▸ PROBLEM DESCRIPTION
Word for word, output the data, with none of its pictures.

◆ ◆ ◆ ◆ ◆ ◆ ◆

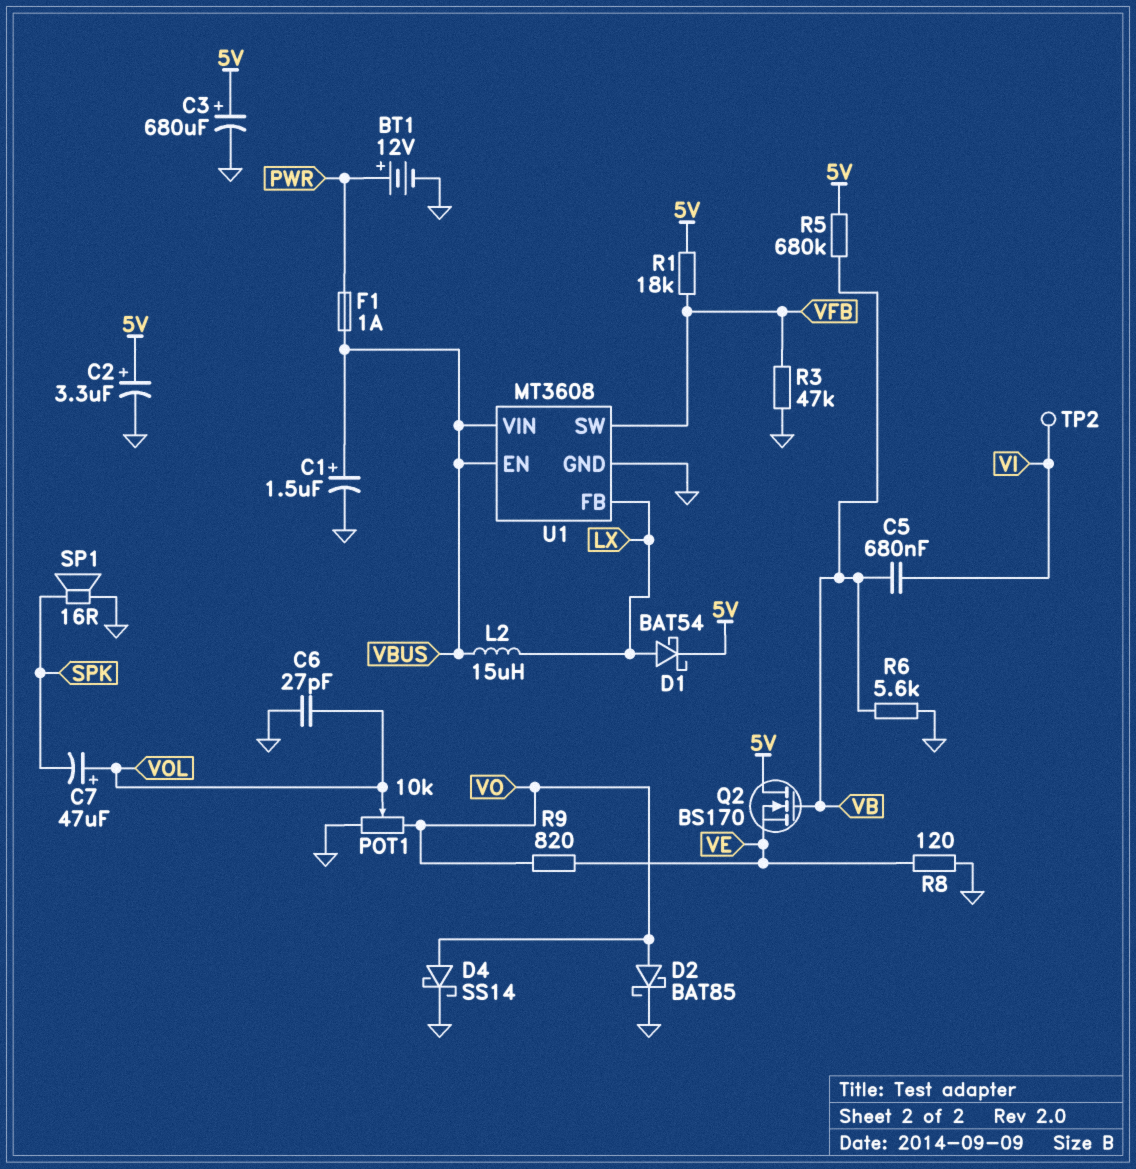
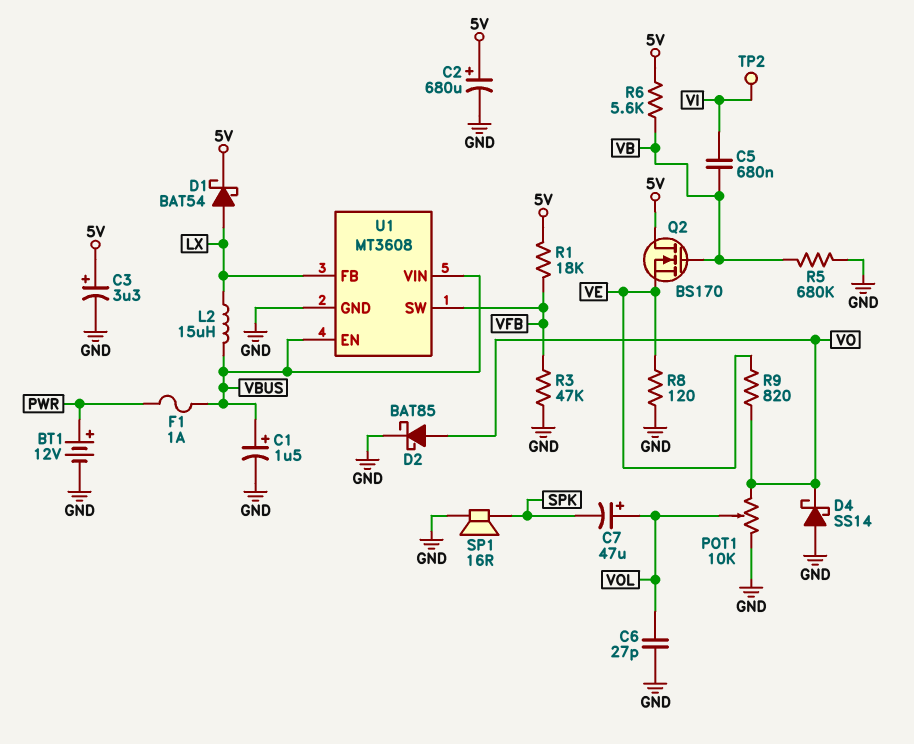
C2: 3.3uF (plus 5V, minus GND) -> 680uF (plus 5V, minus GND)
C3: 680uF (plus 5V, minus GND) -> 3.3uF (plus 5V, minus GND)
D4: schottky SS14 (A VO, K GND) -> schottky SS14 (A GND, K VO)
R5: 680k (5V, VB) -> 680k (GND, VB)
R6: 5.6k (GND, VB) -> 5.6k (5V, VB)

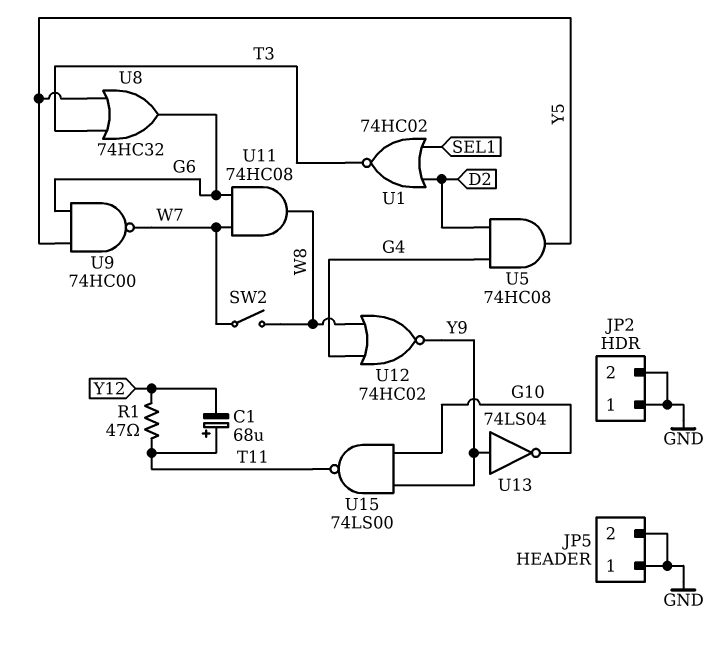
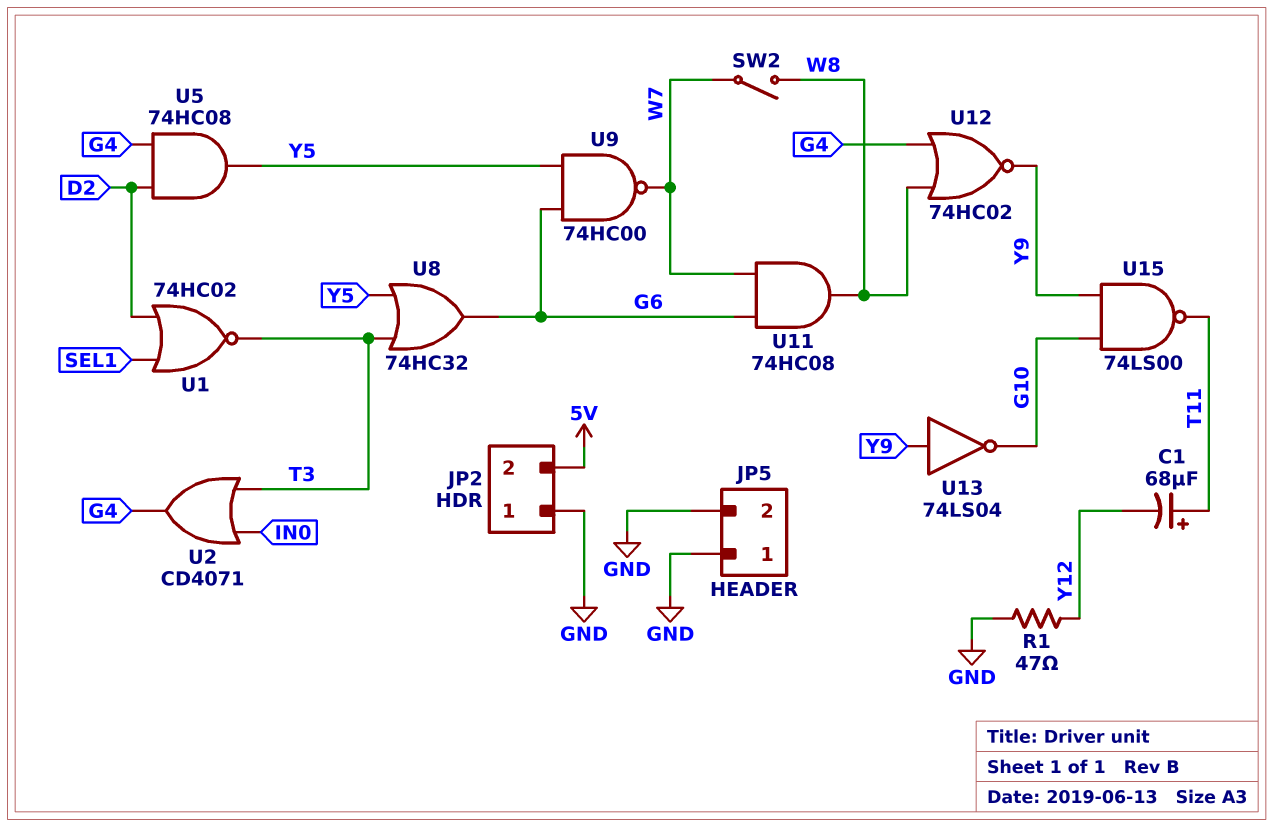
JP2 pin 2: GND -> 5V
R1: 47 (T11, Y12) -> 47 (GND, Y12)
U2: none -> OR CD4071 (in IN0, in T3, out G4)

◆ ◆ ◆ ◆ ◆ ◆ ◆

▸ EXERCISE RESULT
C2: 3.3uF (plus 5V, minus GND) -> 680uF (plus 5V, minus GND)
C3: 680uF (plus 5V, minus GND) -> 3.3uF (plus 5V, minus GND)
D4: schottky SS14 (A VO, K GND) -> schottky SS14 (A GND, K VO)
R5: 680k (5V, VB) -> 680k (GND, VB)
R6: 5.6k (GND, VB) -> 5.6k (5V, VB)

JP2 pin 2: GND -> 5V
R1: 47 (T11, Y12) -> 47 (GND, Y12)
U2: none -> OR CD4071 (in IN0, in T3, out G4)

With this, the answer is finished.